PROBLEM >> In the entries that follow, locate the line with "JOY1 pin VRX: A7 -> D3", then restate that line and all later lines exactly as they appear, leaving pictures out.

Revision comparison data
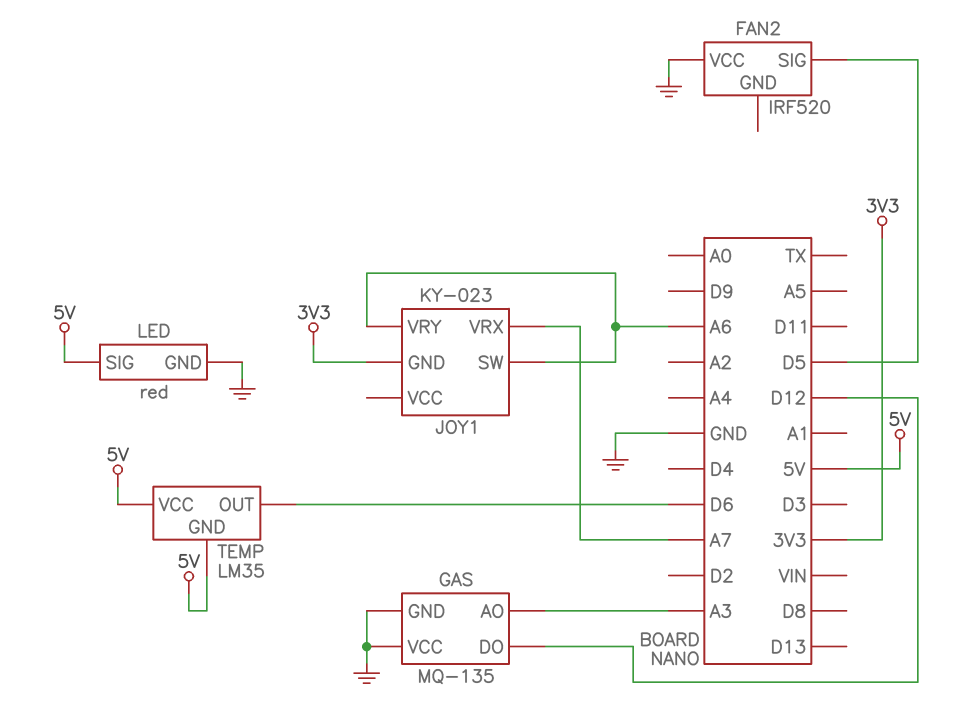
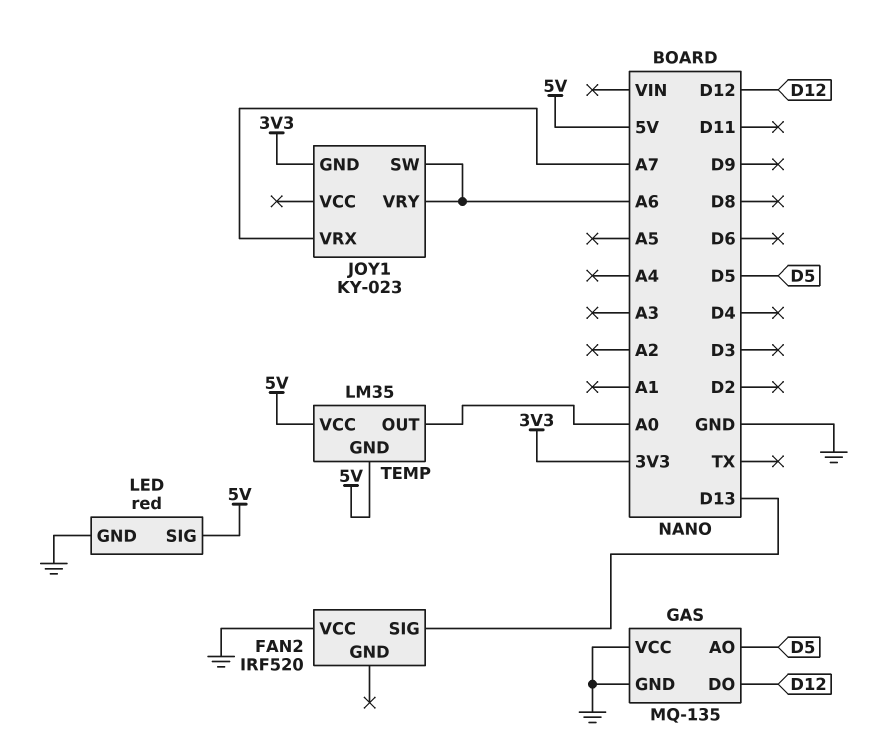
FAN2 pin SIG: D5 -> D13
GAS pin AO: A3 -> D5
TEMP pin OUT: D6 -> A0

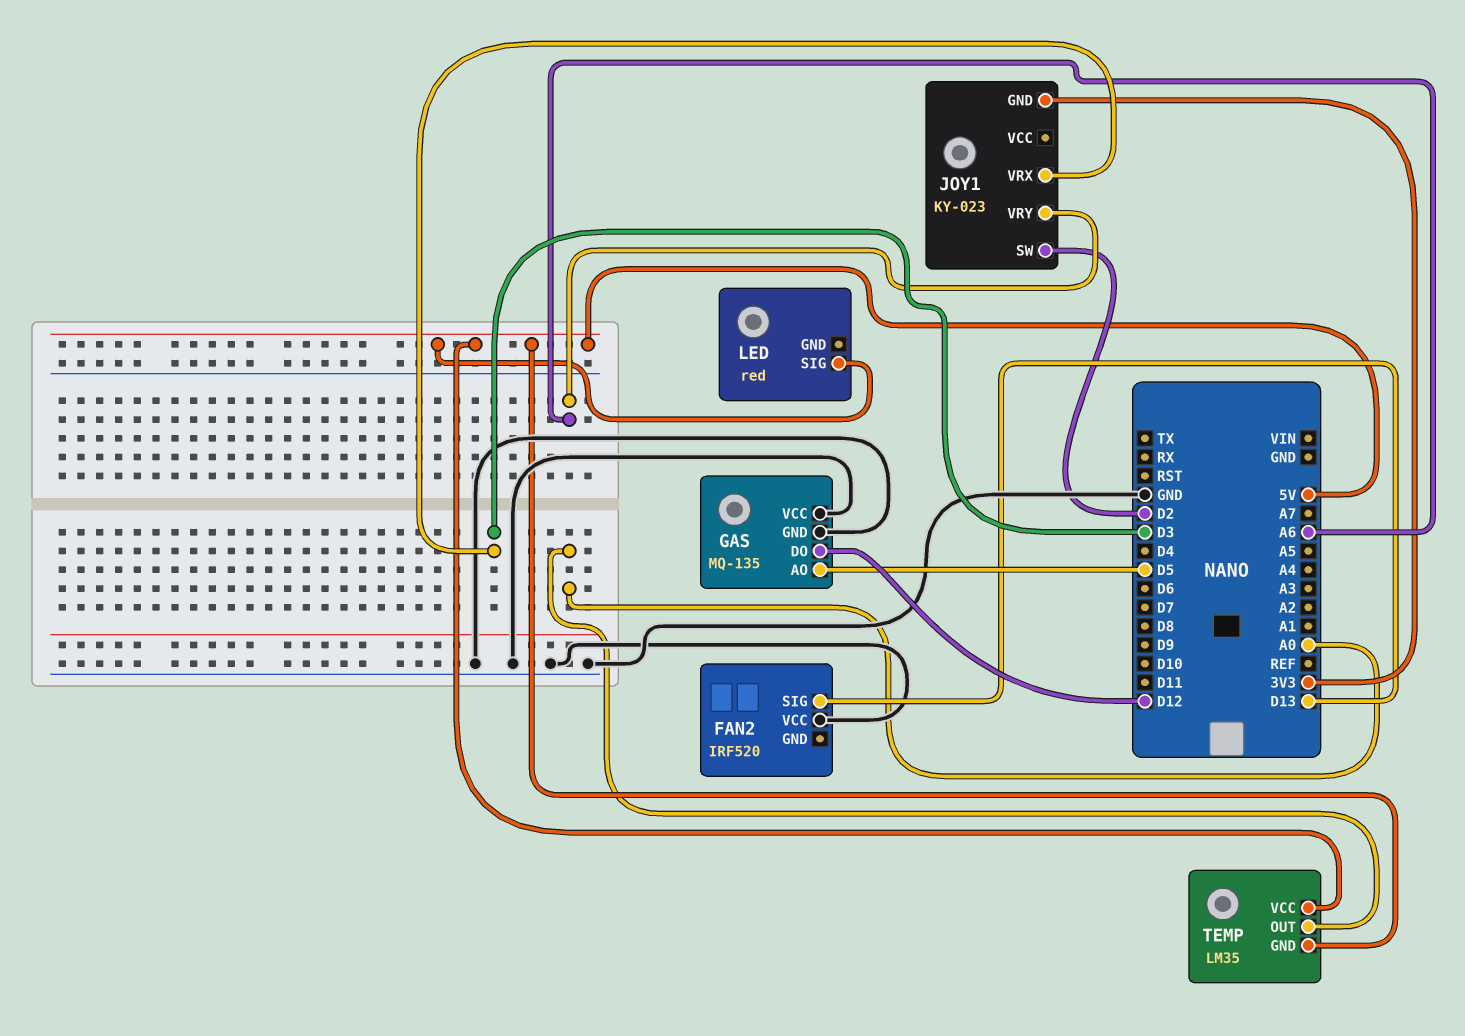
JOY1 pin SW: A6 -> D2
JOY1 pin VRX: A7 -> D3
LED pin GND: GND -> none

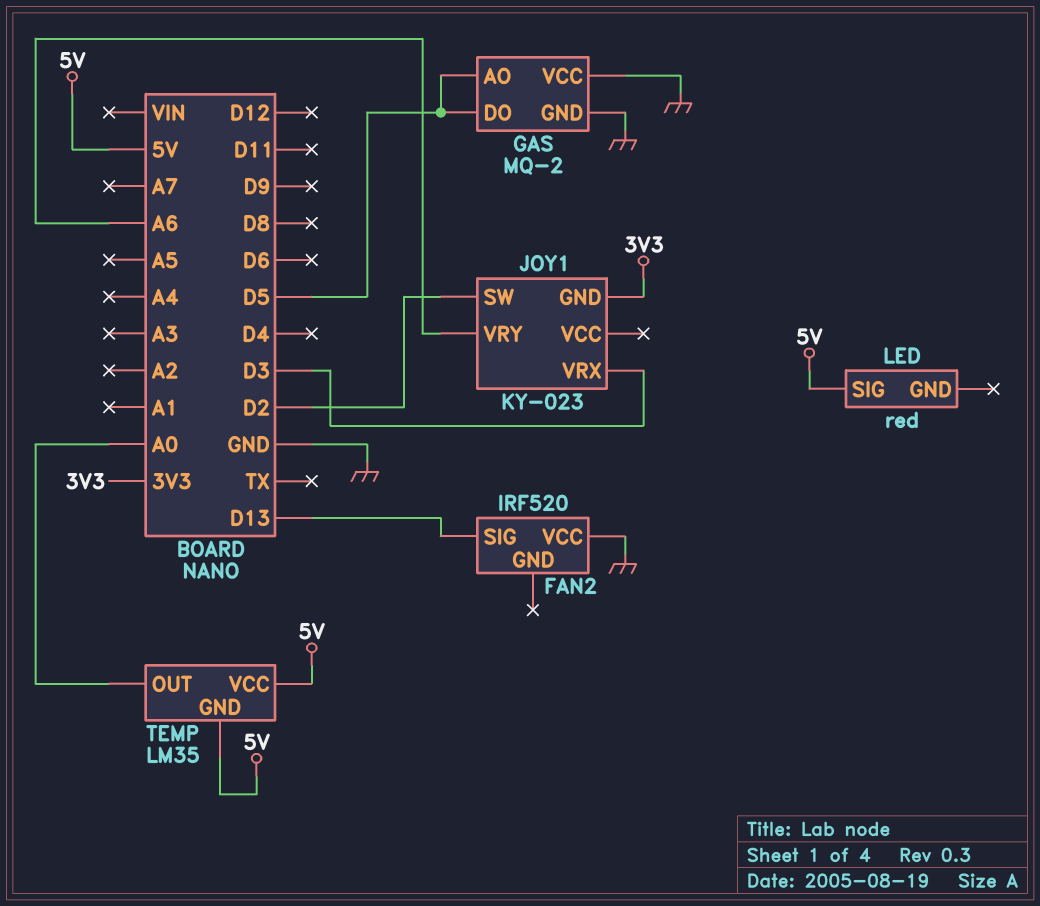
GAS: MQ-135 -> MQ-2
GAS pin DO: D12 -> D5

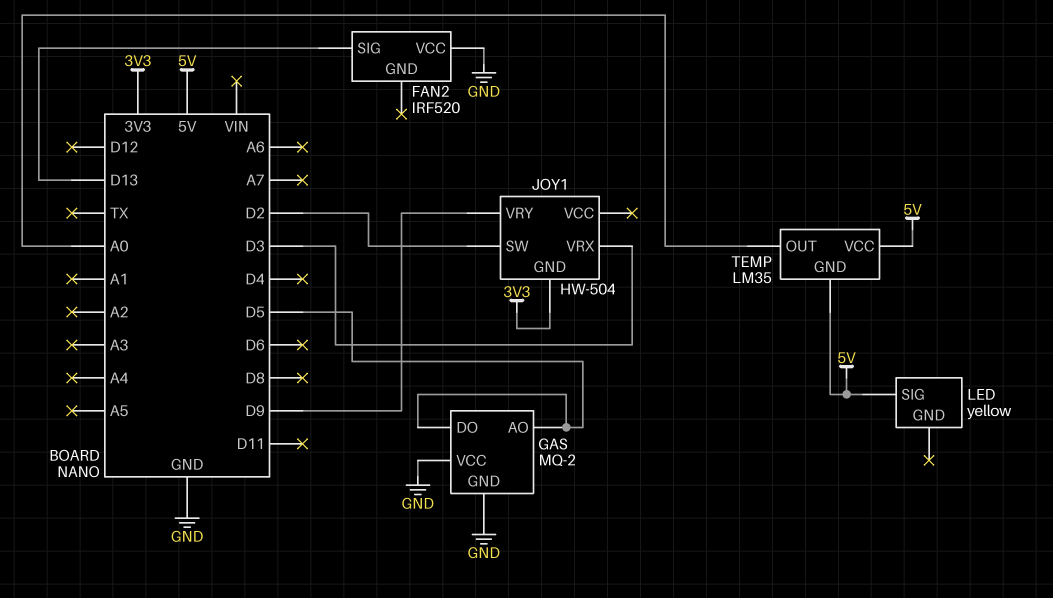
JOY1: KY-023 -> HW-504
JOY1 pin VRY: A6 -> D9
LED: red -> yellow

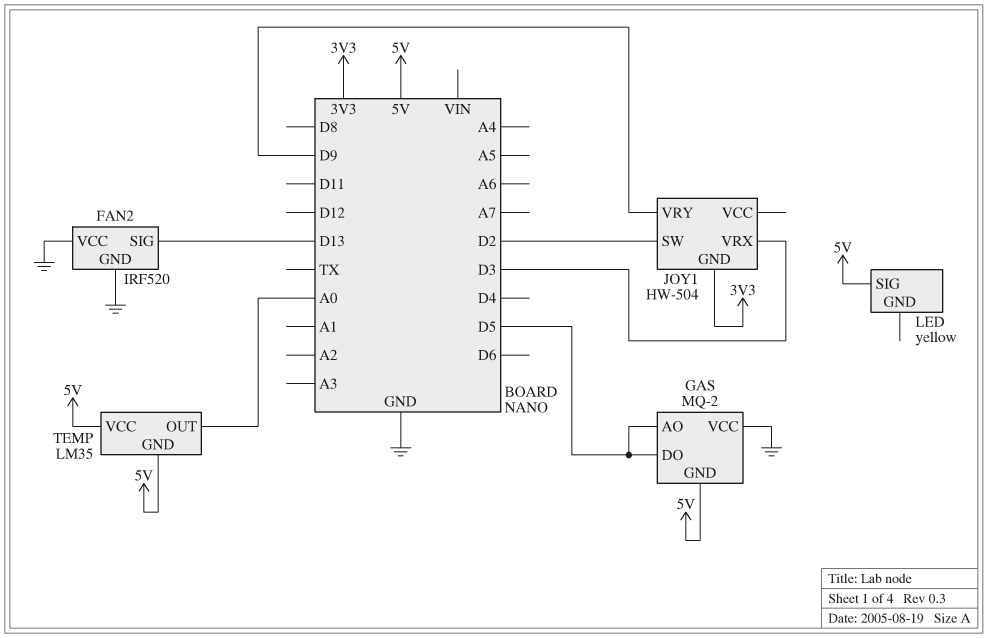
FAN2 pin GND: none -> GND
GAS pin GND: GND -> 5V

ANSWER SPACE >>
JOY1 pin VRX: A7 -> D3
LED pin GND: GND -> none

GAS: MQ-135 -> MQ-2
GAS pin DO: D12 -> D5

JOY1: KY-023 -> HW-504
JOY1 pin VRY: A6 -> D9
LED: red -> yellow

FAN2 pin GND: none -> GND
GAS pin GND: GND -> 5V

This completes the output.